All of the records are to be reproduced exactly.

:: Excerpted records

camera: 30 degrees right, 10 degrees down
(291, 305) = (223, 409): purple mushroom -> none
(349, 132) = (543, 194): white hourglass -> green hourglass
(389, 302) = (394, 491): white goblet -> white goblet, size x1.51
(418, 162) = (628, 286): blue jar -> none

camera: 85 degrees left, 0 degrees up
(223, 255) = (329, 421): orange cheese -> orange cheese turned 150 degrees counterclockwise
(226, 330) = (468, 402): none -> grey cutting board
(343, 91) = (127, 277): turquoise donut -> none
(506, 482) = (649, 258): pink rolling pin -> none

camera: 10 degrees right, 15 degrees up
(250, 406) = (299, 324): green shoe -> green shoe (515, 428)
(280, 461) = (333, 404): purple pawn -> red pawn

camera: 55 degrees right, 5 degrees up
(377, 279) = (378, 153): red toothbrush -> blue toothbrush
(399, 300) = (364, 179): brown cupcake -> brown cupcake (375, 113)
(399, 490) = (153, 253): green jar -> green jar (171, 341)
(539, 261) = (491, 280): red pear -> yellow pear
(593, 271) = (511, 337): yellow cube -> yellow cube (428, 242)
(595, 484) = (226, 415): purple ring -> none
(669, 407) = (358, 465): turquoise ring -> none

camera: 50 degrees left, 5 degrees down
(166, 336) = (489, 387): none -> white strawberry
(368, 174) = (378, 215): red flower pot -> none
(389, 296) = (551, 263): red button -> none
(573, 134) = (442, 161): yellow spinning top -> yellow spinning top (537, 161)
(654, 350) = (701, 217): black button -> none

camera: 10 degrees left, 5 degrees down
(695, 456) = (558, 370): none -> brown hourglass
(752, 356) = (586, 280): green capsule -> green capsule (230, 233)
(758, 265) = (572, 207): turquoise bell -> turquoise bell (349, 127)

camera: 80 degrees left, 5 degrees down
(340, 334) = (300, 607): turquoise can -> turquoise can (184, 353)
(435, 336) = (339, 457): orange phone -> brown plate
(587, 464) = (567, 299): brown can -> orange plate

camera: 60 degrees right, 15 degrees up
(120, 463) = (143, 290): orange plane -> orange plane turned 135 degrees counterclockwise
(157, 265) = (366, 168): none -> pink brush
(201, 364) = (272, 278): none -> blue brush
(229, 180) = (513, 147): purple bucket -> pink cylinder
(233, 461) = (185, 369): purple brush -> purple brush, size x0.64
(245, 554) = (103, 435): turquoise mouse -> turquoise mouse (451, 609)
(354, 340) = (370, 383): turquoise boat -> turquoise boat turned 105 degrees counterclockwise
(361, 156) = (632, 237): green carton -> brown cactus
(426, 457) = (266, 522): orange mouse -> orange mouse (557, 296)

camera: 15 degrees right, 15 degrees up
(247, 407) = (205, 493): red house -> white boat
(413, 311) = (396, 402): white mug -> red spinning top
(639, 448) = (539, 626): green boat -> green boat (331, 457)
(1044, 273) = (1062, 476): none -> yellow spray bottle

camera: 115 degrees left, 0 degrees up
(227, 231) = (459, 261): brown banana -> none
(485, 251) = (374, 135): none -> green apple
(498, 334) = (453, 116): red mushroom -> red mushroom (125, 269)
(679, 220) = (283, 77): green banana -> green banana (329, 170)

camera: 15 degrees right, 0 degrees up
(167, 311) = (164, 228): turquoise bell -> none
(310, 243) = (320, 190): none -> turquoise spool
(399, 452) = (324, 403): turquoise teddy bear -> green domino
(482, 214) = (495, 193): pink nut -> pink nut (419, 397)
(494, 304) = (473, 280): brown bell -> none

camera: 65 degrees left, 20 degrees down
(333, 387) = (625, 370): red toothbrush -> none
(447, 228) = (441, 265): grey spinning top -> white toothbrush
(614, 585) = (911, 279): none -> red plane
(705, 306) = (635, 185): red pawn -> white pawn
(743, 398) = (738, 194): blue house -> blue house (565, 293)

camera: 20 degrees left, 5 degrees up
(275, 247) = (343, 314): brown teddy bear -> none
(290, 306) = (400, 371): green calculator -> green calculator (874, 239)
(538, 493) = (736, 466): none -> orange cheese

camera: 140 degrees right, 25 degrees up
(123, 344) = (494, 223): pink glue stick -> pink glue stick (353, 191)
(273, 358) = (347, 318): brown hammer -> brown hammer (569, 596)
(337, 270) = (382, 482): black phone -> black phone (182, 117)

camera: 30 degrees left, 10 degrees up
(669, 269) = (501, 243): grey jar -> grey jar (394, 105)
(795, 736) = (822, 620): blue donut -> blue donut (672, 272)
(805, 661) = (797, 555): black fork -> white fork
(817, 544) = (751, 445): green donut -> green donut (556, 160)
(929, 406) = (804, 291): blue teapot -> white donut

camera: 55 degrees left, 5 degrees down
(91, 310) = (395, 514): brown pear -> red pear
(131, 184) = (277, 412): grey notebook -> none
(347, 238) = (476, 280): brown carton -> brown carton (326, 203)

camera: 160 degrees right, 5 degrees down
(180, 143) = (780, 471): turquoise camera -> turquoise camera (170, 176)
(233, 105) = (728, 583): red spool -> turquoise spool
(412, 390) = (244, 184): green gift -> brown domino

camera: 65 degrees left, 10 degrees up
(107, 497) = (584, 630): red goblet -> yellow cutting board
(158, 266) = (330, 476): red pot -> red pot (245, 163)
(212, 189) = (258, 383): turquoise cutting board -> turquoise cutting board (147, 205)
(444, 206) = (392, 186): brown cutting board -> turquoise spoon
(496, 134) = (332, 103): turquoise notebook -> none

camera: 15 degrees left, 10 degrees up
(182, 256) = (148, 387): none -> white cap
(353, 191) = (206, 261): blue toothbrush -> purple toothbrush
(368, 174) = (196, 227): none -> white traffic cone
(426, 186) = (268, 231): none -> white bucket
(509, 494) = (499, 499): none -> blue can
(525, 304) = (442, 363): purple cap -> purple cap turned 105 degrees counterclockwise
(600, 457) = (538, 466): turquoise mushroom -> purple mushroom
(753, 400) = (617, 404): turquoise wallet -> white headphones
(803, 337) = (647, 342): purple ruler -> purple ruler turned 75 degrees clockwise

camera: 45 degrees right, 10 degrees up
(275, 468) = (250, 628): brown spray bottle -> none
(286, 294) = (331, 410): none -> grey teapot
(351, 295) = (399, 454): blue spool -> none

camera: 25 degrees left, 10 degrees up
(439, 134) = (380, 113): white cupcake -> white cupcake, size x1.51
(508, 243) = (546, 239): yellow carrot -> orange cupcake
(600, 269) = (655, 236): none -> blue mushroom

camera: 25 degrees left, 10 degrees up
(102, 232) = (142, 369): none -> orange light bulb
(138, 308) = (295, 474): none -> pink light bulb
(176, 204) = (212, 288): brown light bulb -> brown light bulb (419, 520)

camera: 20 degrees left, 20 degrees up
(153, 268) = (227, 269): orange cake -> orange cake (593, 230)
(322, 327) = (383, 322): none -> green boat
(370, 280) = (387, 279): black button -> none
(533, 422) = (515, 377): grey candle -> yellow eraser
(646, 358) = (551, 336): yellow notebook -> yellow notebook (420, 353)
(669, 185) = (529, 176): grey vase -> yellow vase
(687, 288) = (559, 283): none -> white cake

::::

● **Response below**
camera: 30 degrees right, 10 degrees down
(291, 305) = (223, 409): purple mushroom -> none
(349, 132) = (543, 194): white hourglass -> green hourglass
(389, 302) = (394, 491): white goblet -> white goblet, size x1.51
(418, 162) = (628, 286): blue jar -> none

camera: 85 degrees left, 0 degrees up
(223, 255) = (329, 421): orange cheese -> orange cheese turned 150 degrees counterclockwise
(226, 330) = (468, 402): none -> grey cutting board
(343, 91) = (127, 277): turquoise donut -> none
(506, 482) = (649, 258): pink rolling pin -> none

camera: 10 degrees right, 15 degrees up
(250, 406) = (299, 324): green shoe -> green shoe (515, 428)
(280, 461) = (333, 404): purple pawn -> red pawn

camera: 55 degrees right, 5 degrees up
(377, 279) = (378, 153): red toothbrush -> blue toothbrush
(399, 300) = (364, 179): brown cupcake -> brown cupcake (375, 113)
(399, 490) = (153, 253): green jar -> green jar (171, 341)
(539, 261) = (491, 280): red pear -> yellow pear
(593, 271) = (511, 337): yellow cube -> yellow cube (428, 242)
(595, 484) = (226, 415): purple ring -> none
(669, 407) = (358, 465): turquoise ring -> none

camera: 50 degrees left, 5 degrees down
(166, 336) = (489, 387): none -> white strawberry
(368, 174) = (378, 215): red flower pot -> none
(389, 296) = (551, 263): red button -> none
(573, 134) = (442, 161): yellow spinning top -> yellow spinning top (537, 161)
(654, 350) = (701, 217): black button -> none

camera: 10 degrees left, 5 degrees down
(695, 456) = (558, 370): none -> brown hourglass
(752, 356) = (586, 280): green capsule -> green capsule (230, 233)
(758, 265) = (572, 207): turquoise bell -> turquoise bell (349, 127)

camera: 80 degrees left, 5 degrees down
(340, 334) = (300, 607): turquoise can -> turquoise can (184, 353)
(435, 336) = (339, 457): orange phone -> brown plate
(587, 464) = (567, 299): brown can -> orange plate

camera: 60 degrees right, 15 degrees up
(120, 463) = (143, 290): orange plane -> orange plane turned 135 degrees counterclockwise
(157, 265) = (366, 168): none -> pink brush
(201, 364) = (272, 278): none -> blue brush
(229, 180) = (513, 147): purple bucket -> pink cylinder
(233, 461) = (185, 369): purple brush -> purple brush, size x0.64
(245, 554) = (103, 435): turquoise mouse -> turquoise mouse (451, 609)
(354, 340) = (370, 383): turquoise boat -> turquoise boat turned 105 degrees counterclockwise
(361, 156) = (632, 237): green carton -> brown cactus
(426, 457) = (266, 522): orange mouse -> orange mouse (557, 296)

camera: 15 degrees right, 15 degrees up
(247, 407) = (205, 493): red house -> white boat
(413, 311) = (396, 402): white mug -> red spinning top
(639, 448) = (539, 626): green boat -> green boat (331, 457)
(1044, 273) = (1062, 476): none -> yellow spray bottle

camera: 115 degrees left, 0 degrees up
(227, 231) = (459, 261): brown banana -> none
(485, 251) = (374, 135): none -> green apple
(498, 334) = (453, 116): red mushroom -> red mushroom (125, 269)
(679, 220) = (283, 77): green banana -> green banana (329, 170)

camera: 15 degrees right, 0 degrees up
(167, 311) = (164, 228): turquoise bell -> none
(310, 243) = (320, 190): none -> turquoise spool
(399, 452) = (324, 403): turquoise teddy bear -> green domino
(482, 214) = (495, 193): pink nut -> pink nut (419, 397)
(494, 304) = (473, 280): brown bell -> none

camera: 65 degrees left, 20 degrees down
(333, 387) = (625, 370): red toothbrush -> none
(447, 228) = (441, 265): grey spinning top -> white toothbrush
(614, 585) = (911, 279): none -> red plane
(705, 306) = (635, 185): red pawn -> white pawn
(743, 398) = (738, 194): blue house -> blue house (565, 293)

camera: 20 degrees left, 5 degrees up
(275, 247) = (343, 314): brown teddy bear -> none
(290, 306) = (400, 371): green calculator -> green calculator (874, 239)
(538, 493) = (736, 466): none -> orange cheese

camera: 140 degrees right, 25 degrees up
(123, 344) = (494, 223): pink glue stick -> pink glue stick (353, 191)
(273, 358) = (347, 318): brown hammer -> brown hammer (569, 596)
(337, 270) = (382, 482): black phone -> black phone (182, 117)

camera: 30 degrees left, 10 degrees up
(669, 269) = (501, 243): grey jar -> grey jar (394, 105)
(795, 736) = (822, 620): blue donut -> blue donut (672, 272)
(805, 661) = (797, 555): black fork -> white fork
(817, 544) = (751, 445): green donut -> green donut (556, 160)
(929, 406) = (804, 291): blue teapot -> white donut

camera: 55 degrees left, 5 degrees down
(91, 310) = (395, 514): brown pear -> red pear
(131, 184) = (277, 412): grey notebook -> none
(347, 238) = (476, 280): brown carton -> brown carton (326, 203)

camera: 160 degrees right, 5 degrees down
(180, 143) = (780, 471): turquoise camera -> turquoise camera (170, 176)
(233, 105) = (728, 583): red spool -> turquoise spool
(412, 390) = (244, 184): green gift -> brown domino

camera: 65 degrees left, 10 degrees up
(107, 497) = (584, 630): red goblet -> yellow cutting board
(158, 266) = (330, 476): red pot -> red pot (245, 163)
(212, 189) = (258, 383): turquoise cutting board -> turquoise cutting board (147, 205)
(444, 206) = (392, 186): brown cutting board -> turquoise spoon
(496, 134) = (332, 103): turquoise notebook -> none

camera: 15 degrees left, 10 degrees up
(182, 256) = (148, 387): none -> white cap
(353, 191) = (206, 261): blue toothbrush -> purple toothbrush
(368, 174) = (196, 227): none -> white traffic cone
(426, 186) = (268, 231): none -> white bucket
(509, 494) = (499, 499): none -> blue can
(525, 304) = (442, 363): purple cap -> purple cap turned 105 degrees counterclockwise
(600, 457) = (538, 466): turquoise mushroom -> purple mushroom
(753, 400) = (617, 404): turquoise wallet -> white headphones
(803, 337) = (647, 342): purple ruler -> purple ruler turned 75 degrees clockwise

camera: 45 degrees right, 10 degrees up
(275, 468) = (250, 628): brown spray bottle -> none
(286, 294) = (331, 410): none -> grey teapot
(351, 295) = (399, 454): blue spool -> none

camera: 25 degrees left, 10 degrees up
(439, 134) = (380, 113): white cupcake -> white cupcake, size x1.51
(508, 243) = (546, 239): yellow carrot -> orange cupcake
(600, 269) = (655, 236): none -> blue mushroom

camera: 25 degrees left, 10 degrees up
(102, 232) = (142, 369): none -> orange light bulb
(138, 308) = (295, 474): none -> pink light bulb
(176, 204) = (212, 288): brown light bulb -> brown light bulb (419, 520)

camera: 20 degrees left, 20 degrees up
(153, 268) = (227, 269): orange cake -> orange cake (593, 230)
(322, 327) = (383, 322): none -> green boat
(370, 280) = (387, 279): black button -> none
(533, 422) = (515, 377): grey candle -> yellow eraser
(646, 358) = (551, 336): yellow notebook -> yellow notebook (420, 353)
(669, 185) = (529, 176): grey vase -> yellow vase
(687, 288) = (559, 283): none -> white cake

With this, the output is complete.